* _DATA FOR THE TASK_
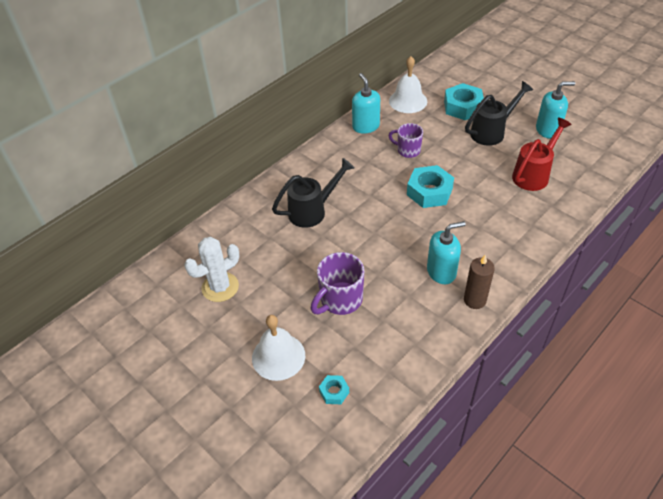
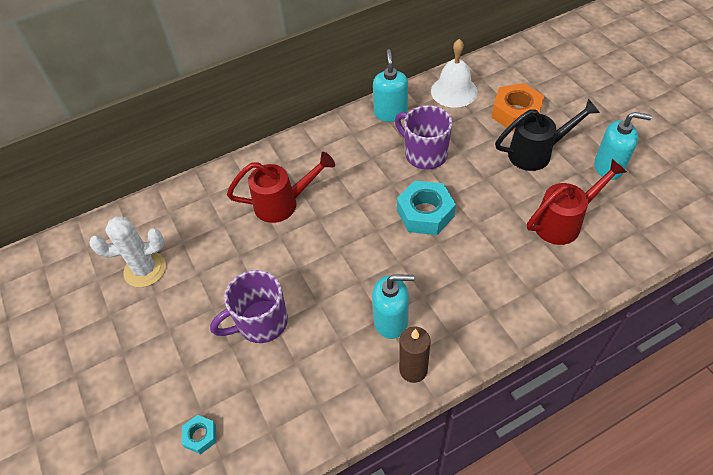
camera: 20 degrees right, 5 degrees up
(278, 356) = (163, 372): white bell -> none
(313, 211) = (284, 203): black watering can -> red watering can
(407, 150) = (424, 154): purple mug -> purple mug, size x1.51
(463, 107) = (516, 113): turquoise nut -> orange nut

* _GOAL OF THE EXERCISE_
Reproduce the full material exactly, excluding the pictures.

* _ANSWER BOX_
camera: 20 degrees right, 5 degrees up
(278, 356) = (163, 372): white bell -> none
(313, 211) = (284, 203): black watering can -> red watering can
(407, 150) = (424, 154): purple mug -> purple mug, size x1.51
(463, 107) = (516, 113): turquoise nut -> orange nut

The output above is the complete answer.